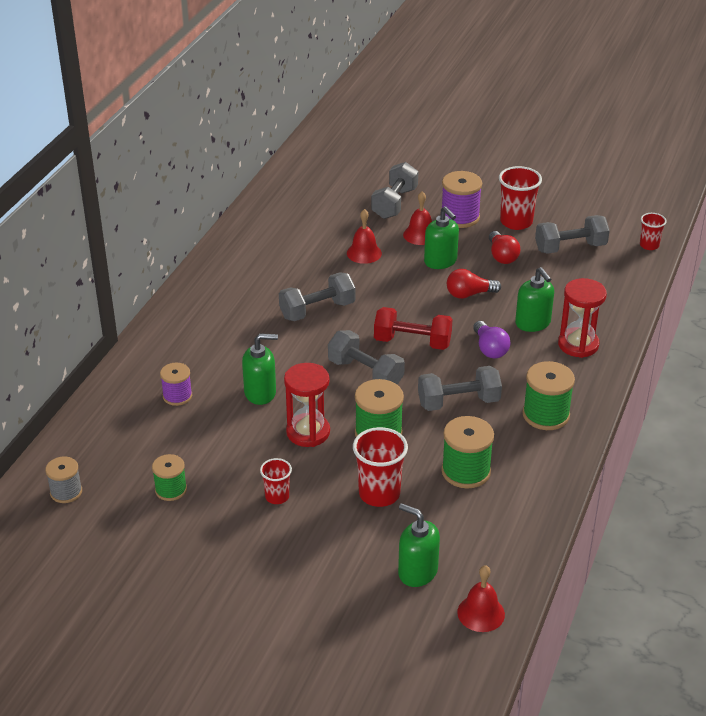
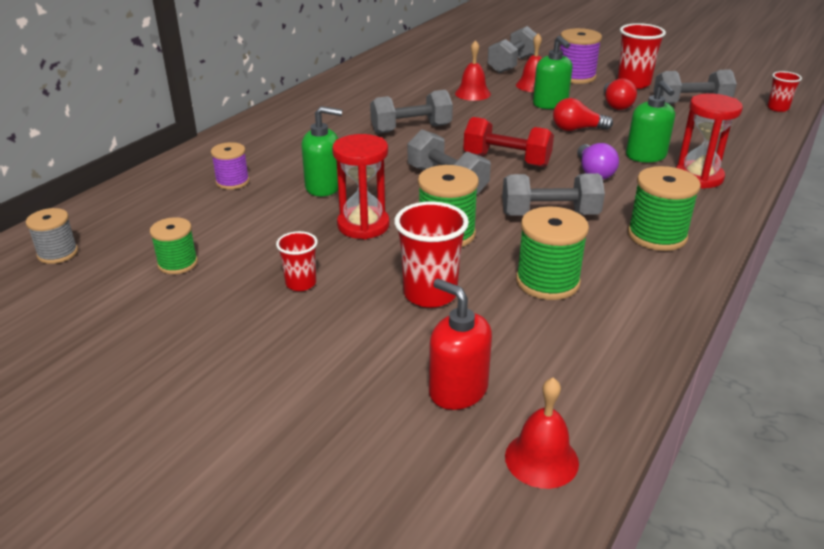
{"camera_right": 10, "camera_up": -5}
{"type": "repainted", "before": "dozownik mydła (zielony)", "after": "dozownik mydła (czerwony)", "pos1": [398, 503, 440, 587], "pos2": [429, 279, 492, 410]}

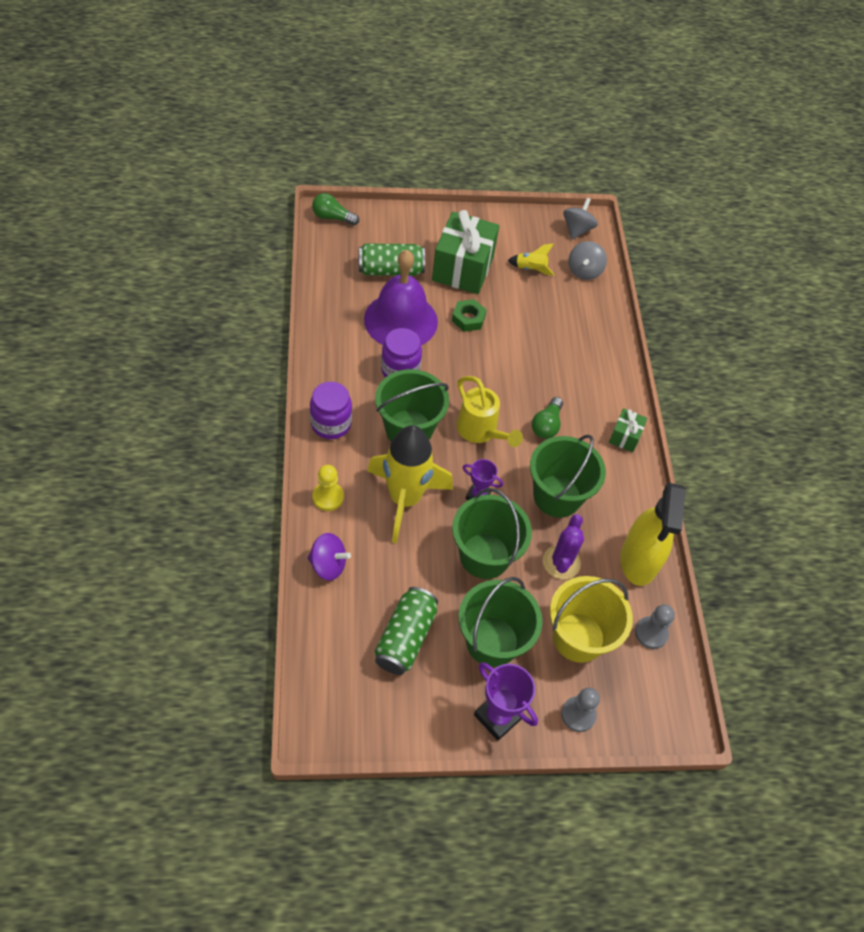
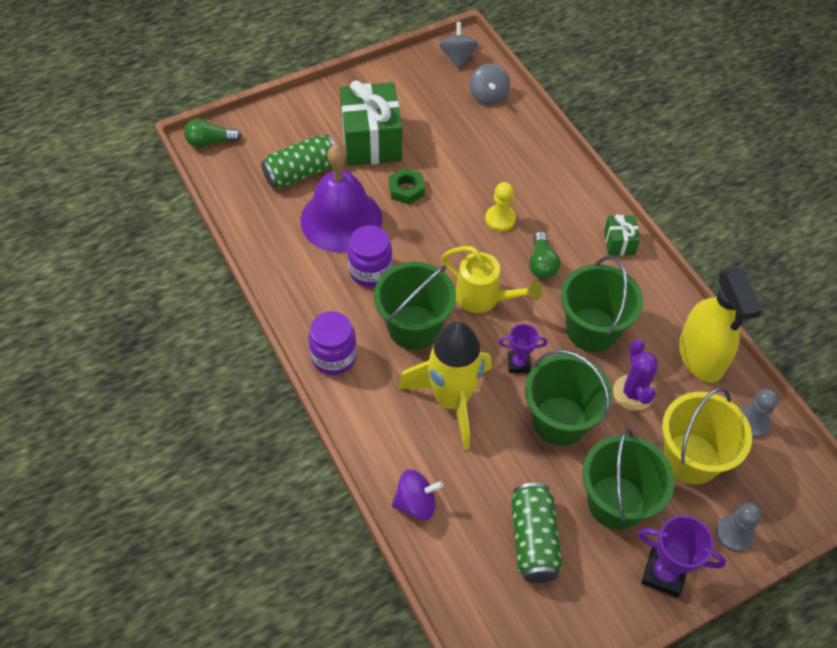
{"camera_right": -20, "camera_up": 0}
{"type": "gone", "before": "rakieta (żółty)", "pos1": [508, 243, 555, 275]}
{"type": "shifted", "before": "pionek (żółty)", "pos1": [312, 465, 344, 511], "pos2": [485, 182, 516, 232]}

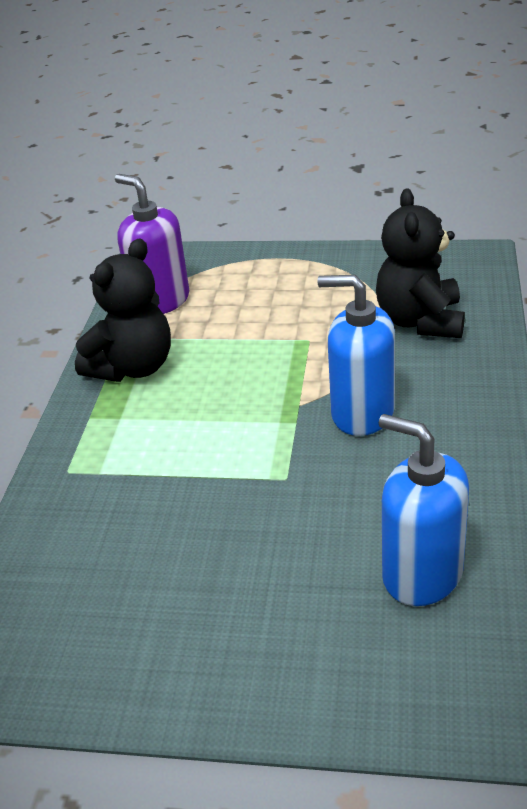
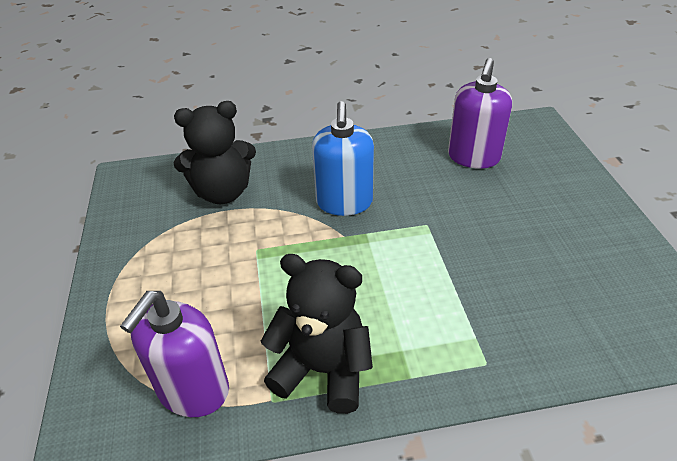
{"camera_right": -110, "camera_up": 5}
{"type": "repainted", "before": "dozownik mydła (niebieski)", "after": "dozownik mydła (fioletowy)", "pos1": [379, 414, 469, 606], "pos2": [448, 58, 512, 169]}

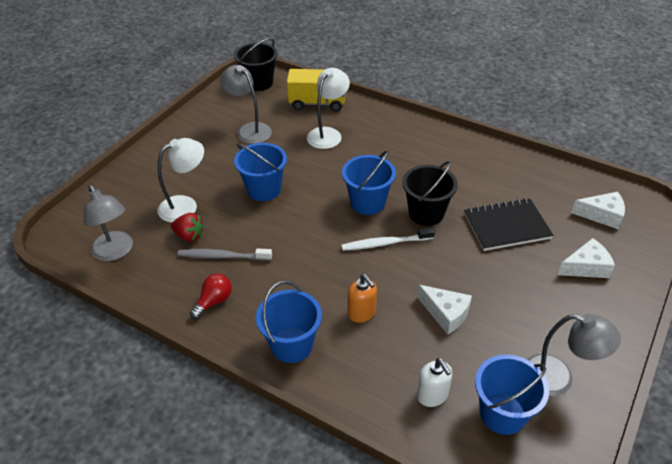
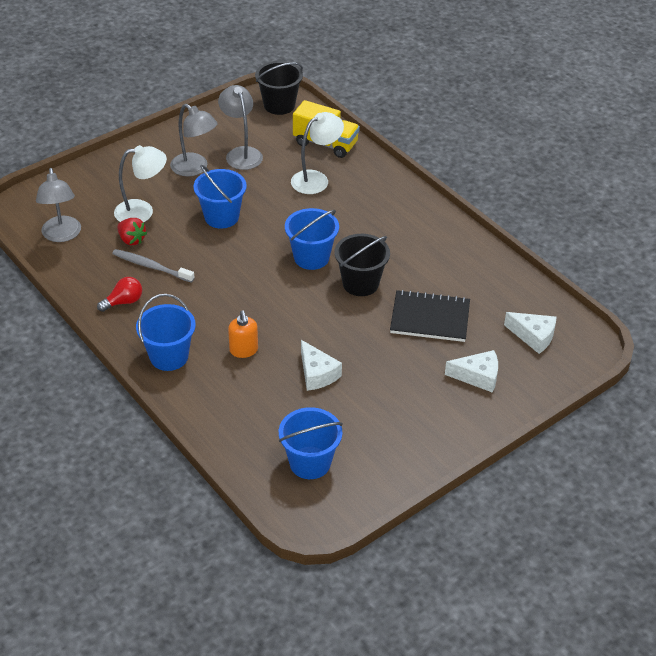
{"camera_right": 20, "camera_up": 0}
{"type": "gone", "before": "szczoteczka do zębów (biały)", "pos1": [341, 228, 435, 251]}
{"type": "gone", "before": "dozownik mydła (biały)", "pos1": [417, 358, 452, 407]}
{"type": "shifted", "before": "lampka (szary)", "pos1": [527, 314, 621, 396], "pos2": [170, 104, 218, 176]}

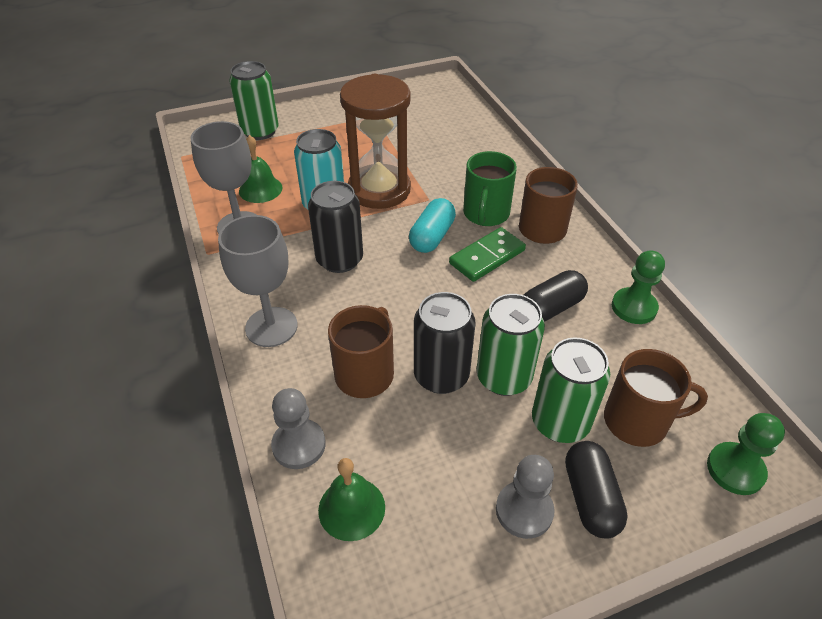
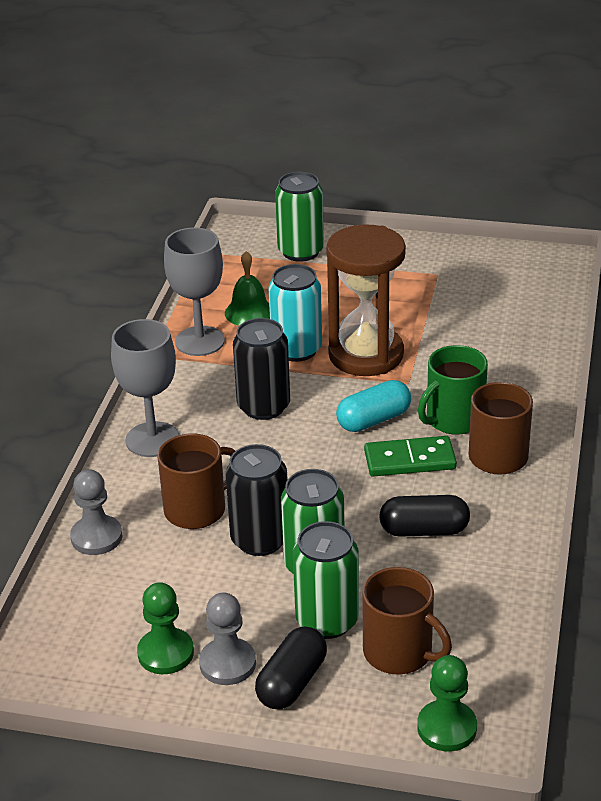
{"camera_right": 35, "camera_up": -10}
{"type": "gone", "before": "dzwonek (zielony)", "pos1": [318, 458, 385, 541]}
{"type": "shifted", "before": "pionek (zielony)", "pos1": [612, 250, 665, 324], "pos2": [137, 582, 194, 674]}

—————

**Work order:**
All of the data must be set down exactly, with no pictures included.

**Task solution:**
{"camera_right": 10, "camera_up": -5}
{"type": "repainted", "before": "dozownik mydła (zielony)", "after": "dozownik mydła (czerwony)", "pos1": [398, 503, 440, 587], "pos2": [429, 279, 492, 410]}

{"camera_right": -20, "camera_up": 0}
{"type": "gone", "before": "rakieta (żółty)", "pos1": [508, 243, 555, 275]}
{"type": "shifted", "before": "pionek (żółty)", "pos1": [312, 465, 344, 511], "pos2": [485, 182, 516, 232]}

{"camera_right": -110, "camera_up": 5}
{"type": "repainted", "before": "dozownik mydła (niebieski)", "after": "dozownik mydła (fioletowy)", "pos1": [379, 414, 469, 606], "pos2": [448, 58, 512, 169]}

{"camera_right": 20, "camera_up": 0}
{"type": "gone", "before": "szczoteczka do zębów (biały)", "pos1": [341, 228, 435, 251]}
{"type": "gone", "before": "dozownik mydła (biały)", "pos1": [417, 358, 452, 407]}
{"type": "shifted", "before": "lampka (szary)", "pos1": [527, 314, 621, 396], "pos2": [170, 104, 218, 176]}

{"camera_right": 35, "camera_up": -10}
{"type": "gone", "before": "dzwonek (zielony)", "pos1": [318, 458, 385, 541]}
{"type": "shifted", "before": "pionek (zielony)", "pos1": [612, 250, 665, 324], "pos2": [137, 582, 194, 674]}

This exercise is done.